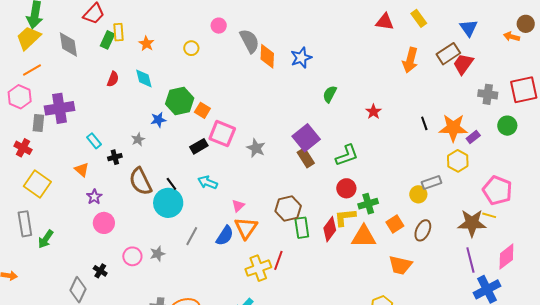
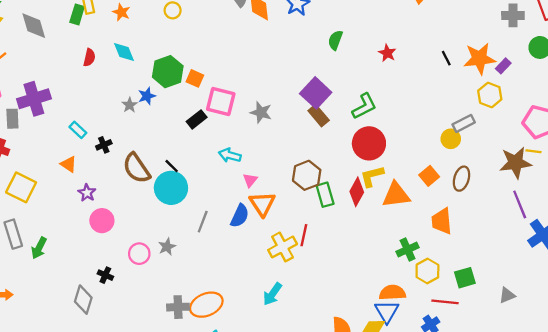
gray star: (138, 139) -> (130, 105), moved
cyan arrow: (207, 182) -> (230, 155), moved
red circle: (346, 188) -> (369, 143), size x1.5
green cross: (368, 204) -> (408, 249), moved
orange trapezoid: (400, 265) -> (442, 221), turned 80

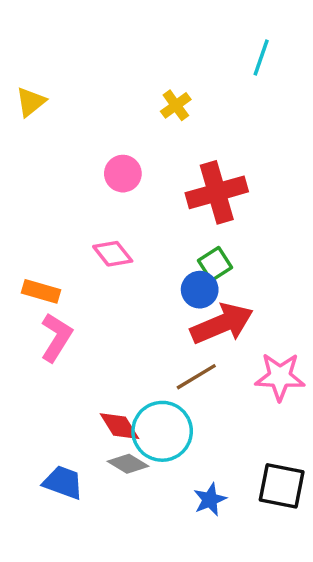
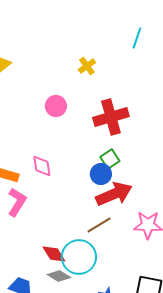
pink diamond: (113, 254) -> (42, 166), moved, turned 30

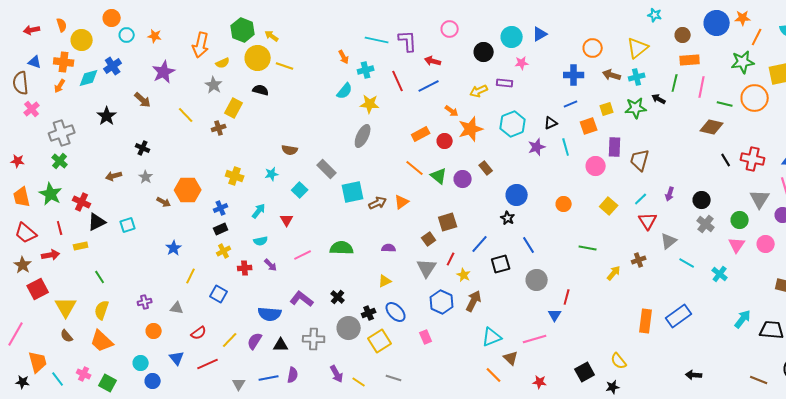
------------------------------------
TASK
Could you copy every record exactly, without the pictures?

OUTPUT FOR THIS EXERCISE
gray star: (138, 139) -> (130, 105), moved
cyan arrow: (207, 182) -> (230, 155), moved
red circle: (346, 188) -> (369, 143), size x1.5
green cross: (368, 204) -> (408, 249), moved
orange trapezoid: (400, 265) -> (442, 221), turned 80

pink diamond: (113, 254) -> (42, 166), moved, turned 30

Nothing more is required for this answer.